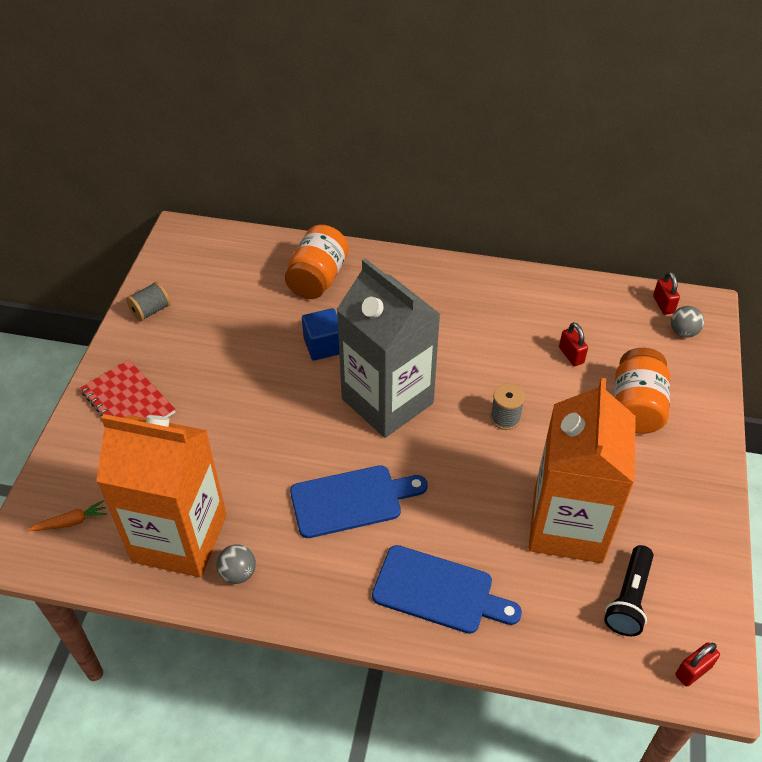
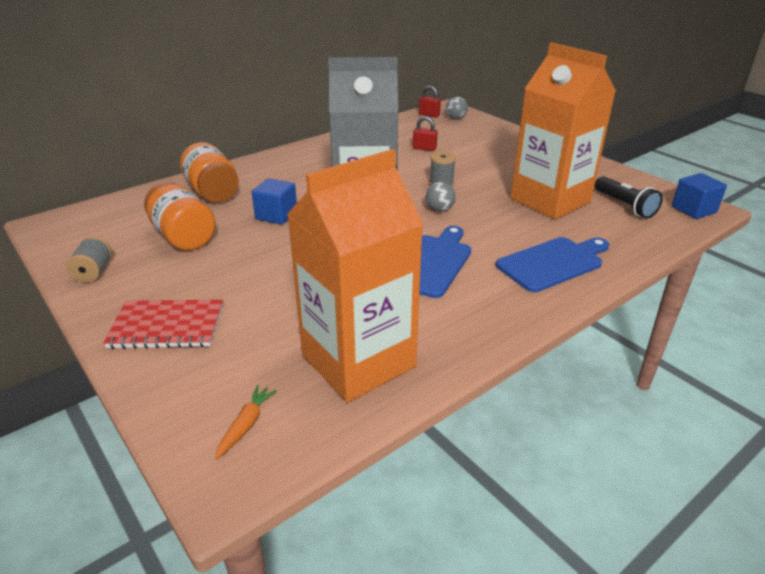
camera: 50 degrees left, 15 degrees down
(238, 573) = (435, 344): grey ball -> grey ball (439, 210)
(636, 407) = (489, 149): orange jar -> orange jar (183, 237)
(693, 671) = (693, 210): red padlock -> blue cube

▶ _What the exercise asks_
Your job is to reproduce the material exactly. Keep pictures out of it.

▶ _Task answer_
camera: 50 degrees left, 15 degrees down
(238, 573) = (435, 344): grey ball -> grey ball (439, 210)
(636, 407) = (489, 149): orange jar -> orange jar (183, 237)
(693, 671) = (693, 210): red padlock -> blue cube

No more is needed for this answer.